GIVEN DATA:
____

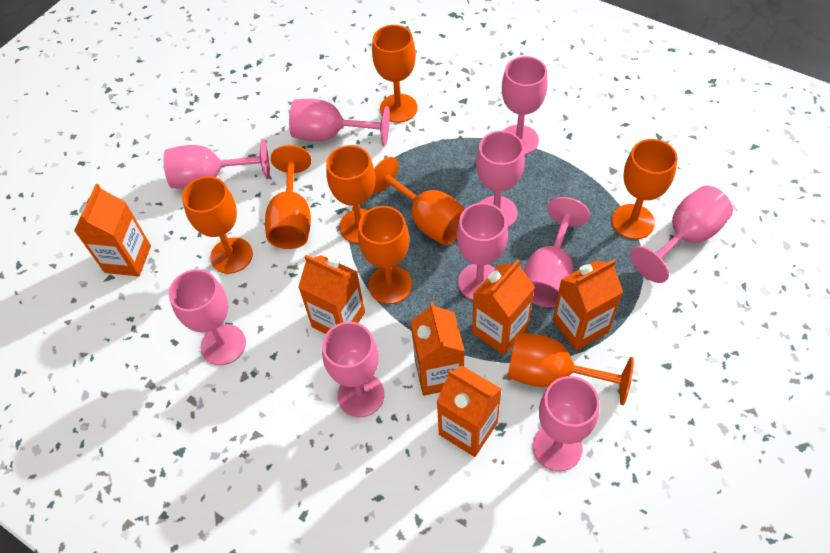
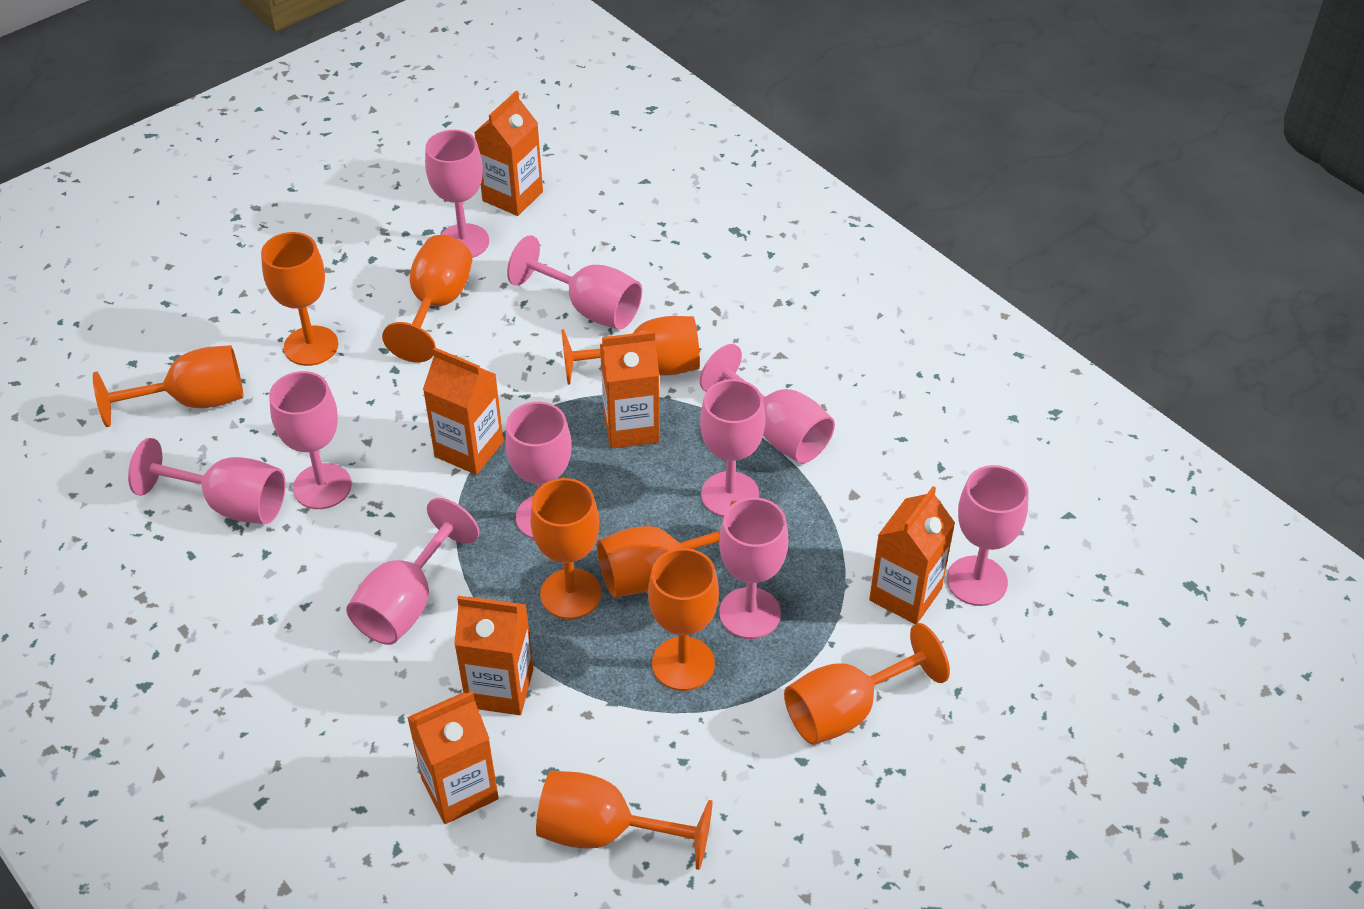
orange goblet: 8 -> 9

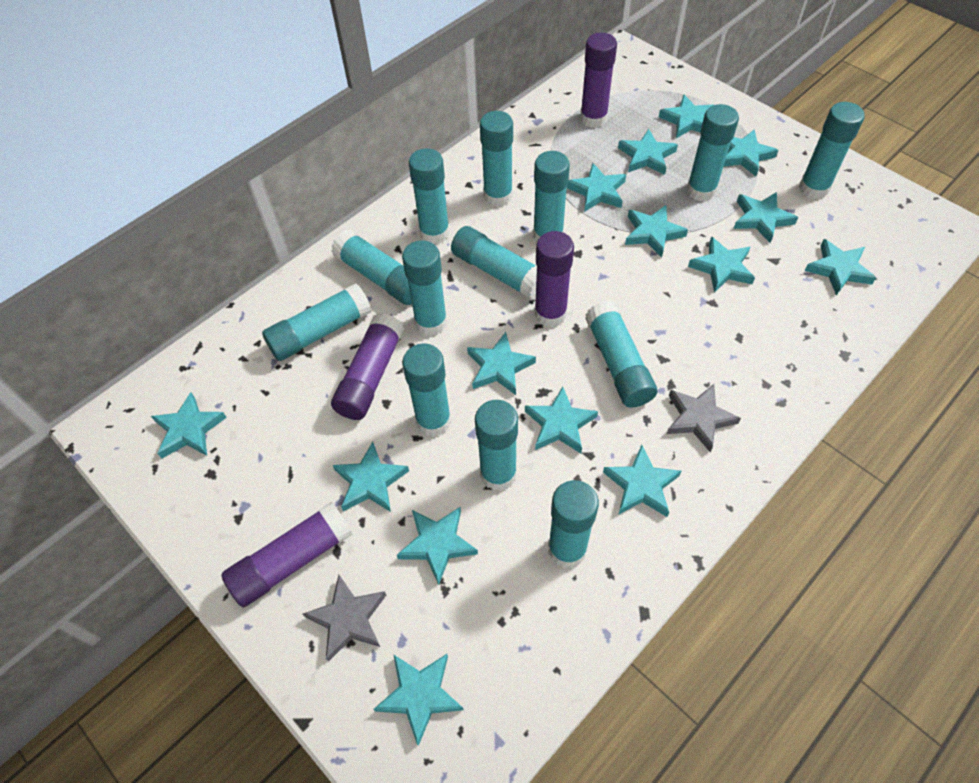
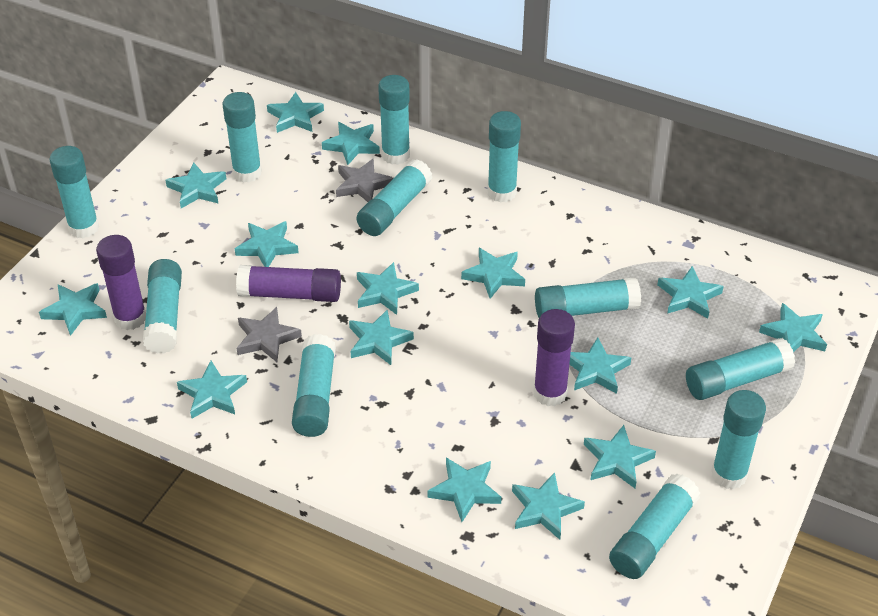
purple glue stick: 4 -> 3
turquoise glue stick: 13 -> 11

____

WORK REQUIRED:
Where a line contains the word "stick", copy that line from the listing above.

RESULT OF THE EXERCISE:
purple glue stick: 4 -> 3
turquoise glue stick: 13 -> 11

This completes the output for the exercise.